#### Problem statement
Pictures within the data are to be left out; everything else must be reproduced exactly.

#### Input for this task
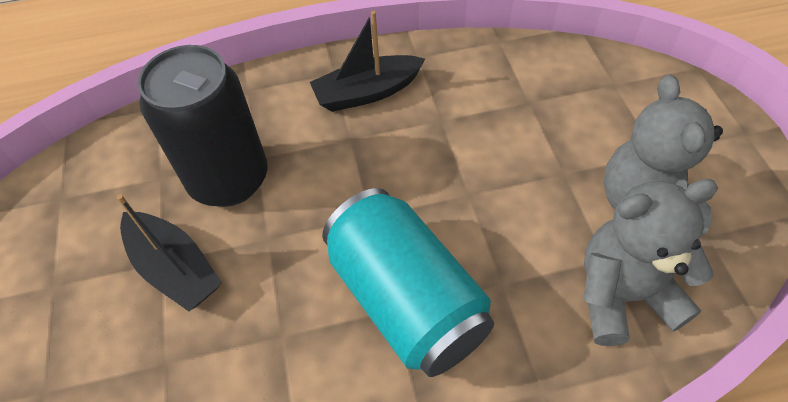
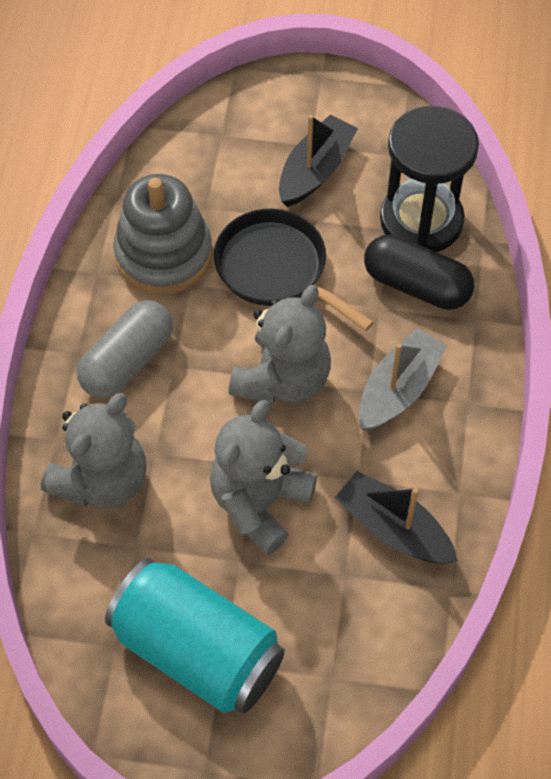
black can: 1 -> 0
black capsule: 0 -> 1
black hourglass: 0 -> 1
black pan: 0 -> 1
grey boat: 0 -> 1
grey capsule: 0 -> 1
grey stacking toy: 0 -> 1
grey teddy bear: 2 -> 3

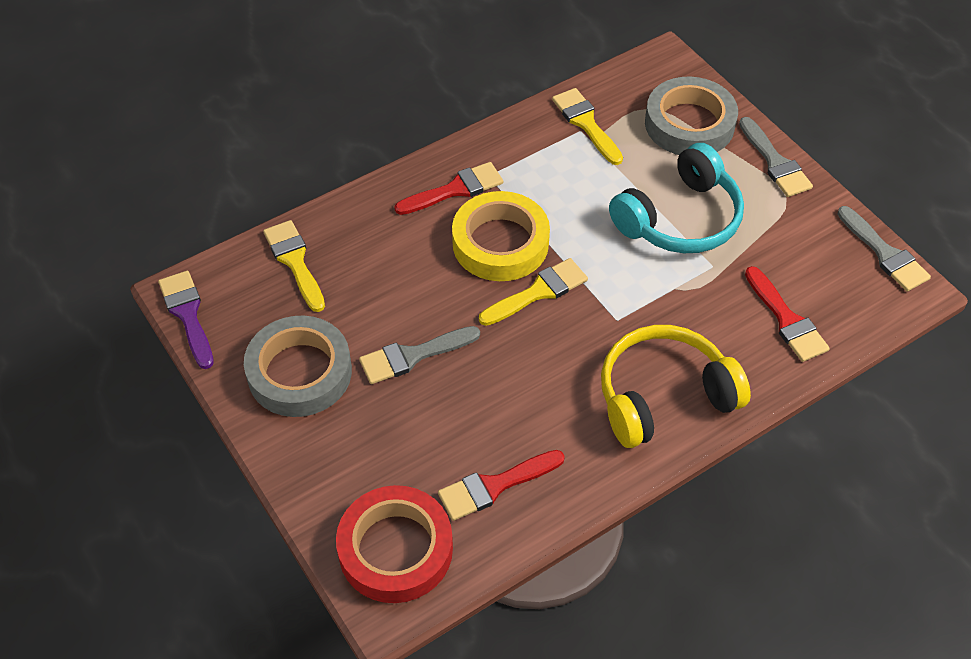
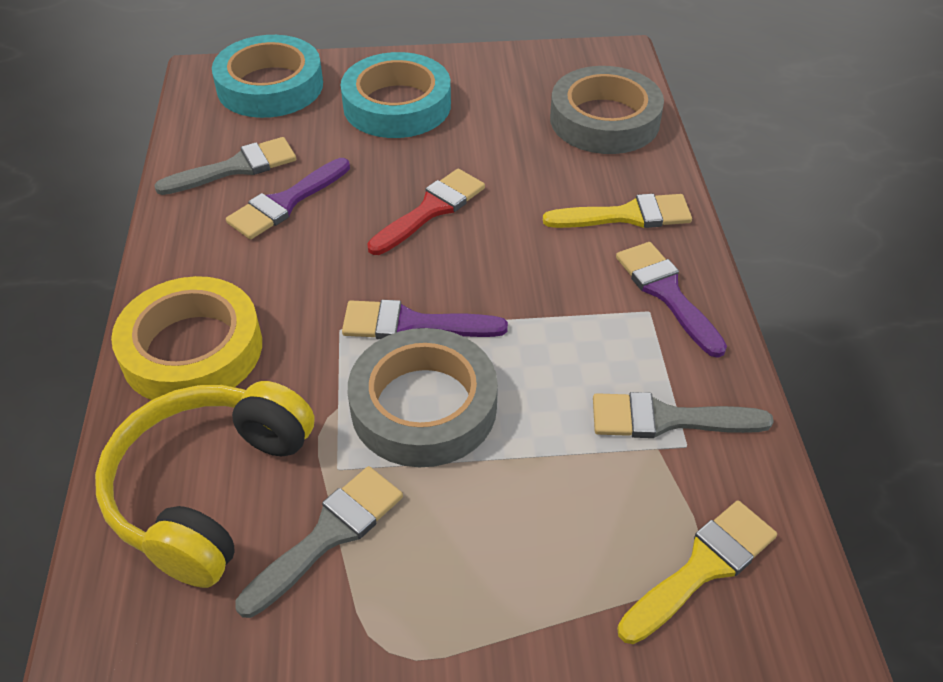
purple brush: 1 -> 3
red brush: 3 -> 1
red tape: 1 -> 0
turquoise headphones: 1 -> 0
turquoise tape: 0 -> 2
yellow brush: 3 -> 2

#### Exercise answer
black can: 1 -> 0
black capsule: 0 -> 1
black hourglass: 0 -> 1
black pan: 0 -> 1
grey boat: 0 -> 1
grey capsule: 0 -> 1
grey stacking toy: 0 -> 1
grey teddy bear: 2 -> 3

purple brush: 1 -> 3
red brush: 3 -> 1
red tape: 1 -> 0
turquoise headphones: 1 -> 0
turquoise tape: 0 -> 2
yellow brush: 3 -> 2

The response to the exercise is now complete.